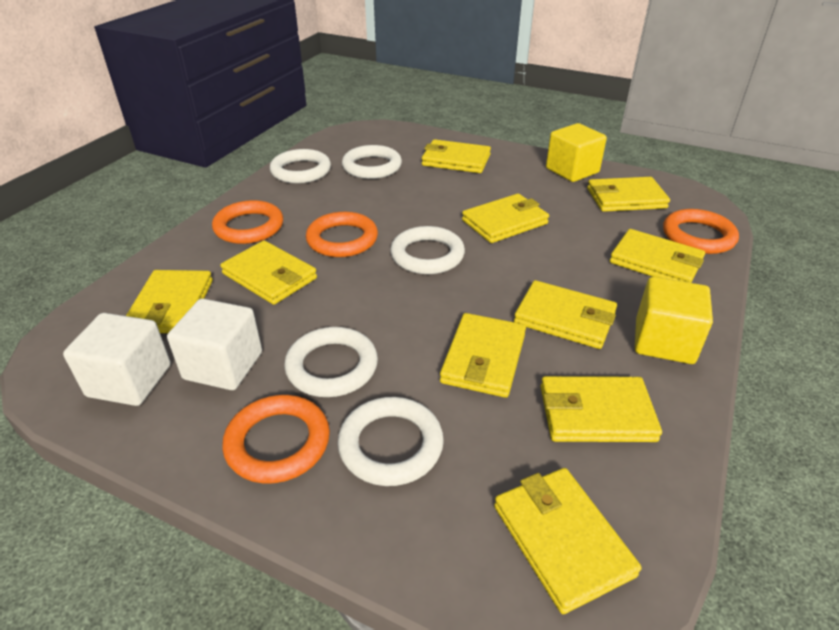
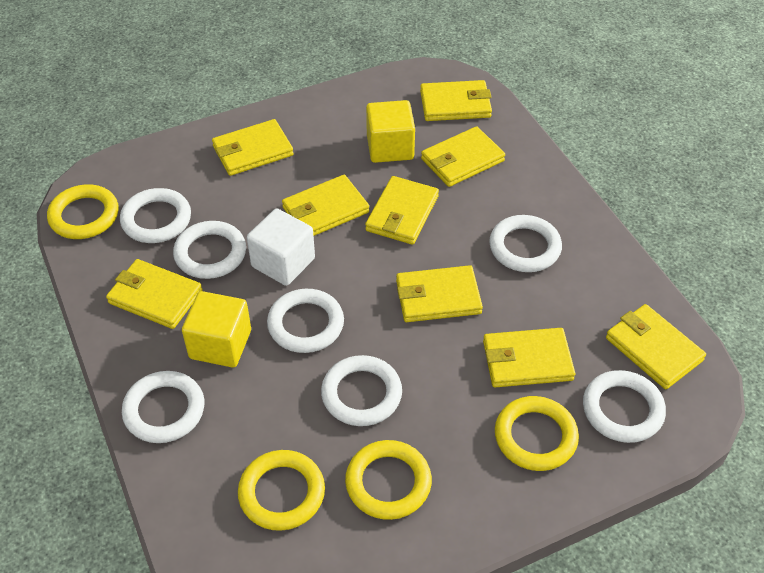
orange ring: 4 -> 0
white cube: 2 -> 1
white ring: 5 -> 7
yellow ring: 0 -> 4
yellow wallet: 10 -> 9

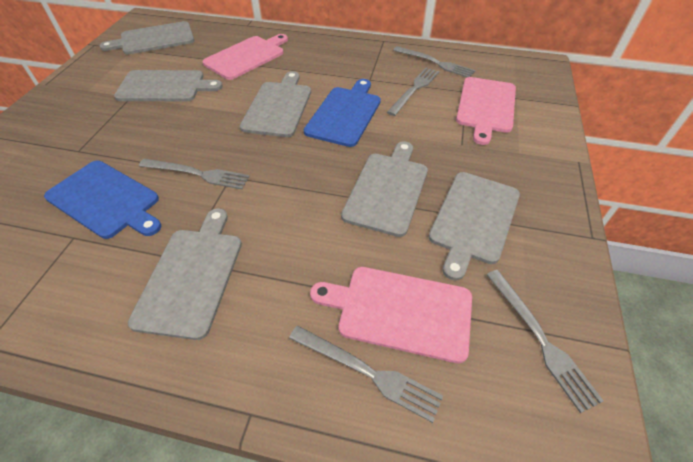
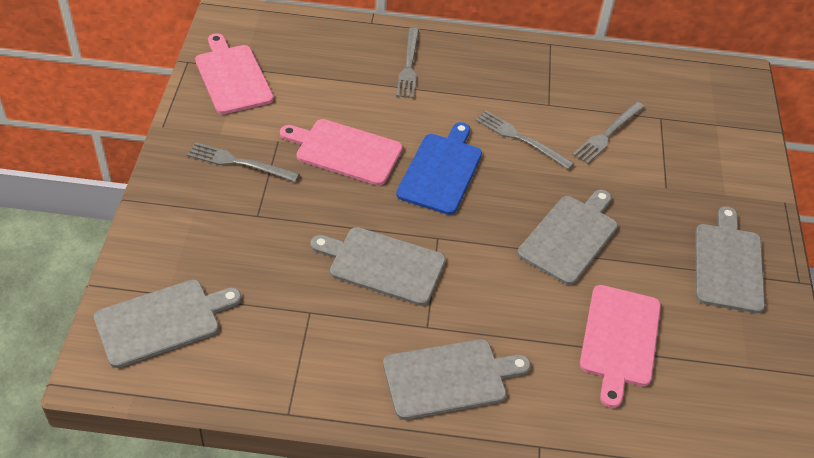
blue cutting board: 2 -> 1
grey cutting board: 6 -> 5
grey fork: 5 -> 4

==

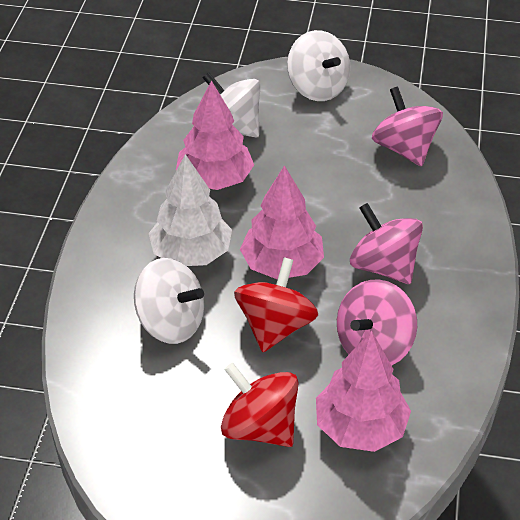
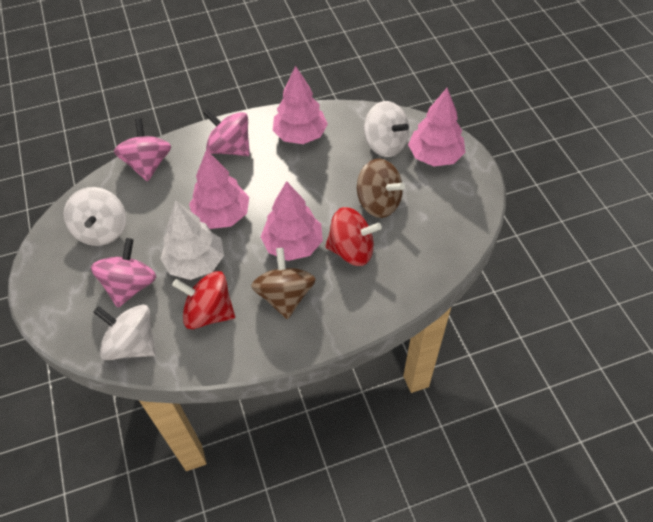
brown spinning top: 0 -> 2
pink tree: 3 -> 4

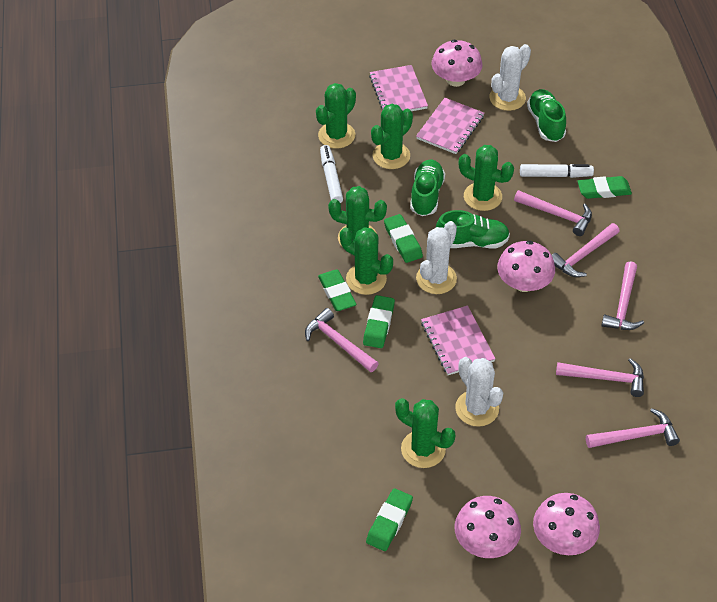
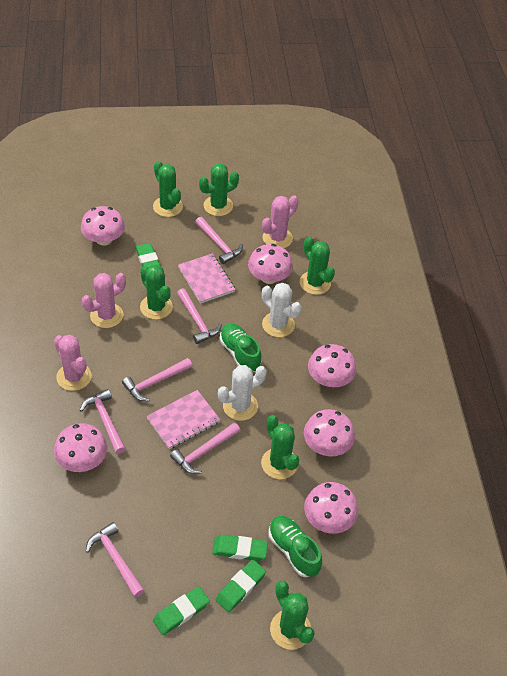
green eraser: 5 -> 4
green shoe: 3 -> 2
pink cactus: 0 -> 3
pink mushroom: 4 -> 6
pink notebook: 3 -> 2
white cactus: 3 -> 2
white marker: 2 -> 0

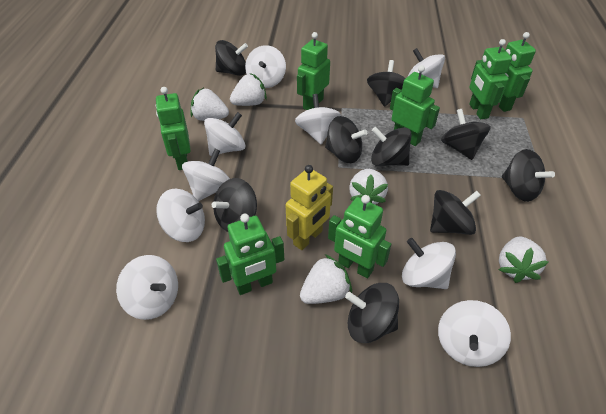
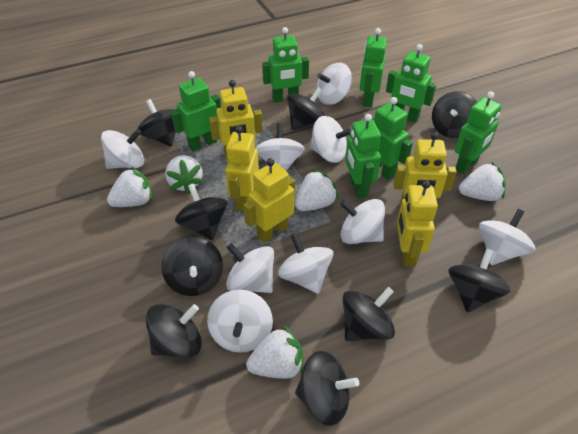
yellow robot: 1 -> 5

*WORK TASK:* Determine how many lines in the listing include the string "pink", and answer with that number alone.

*FINISHED TASK:* 4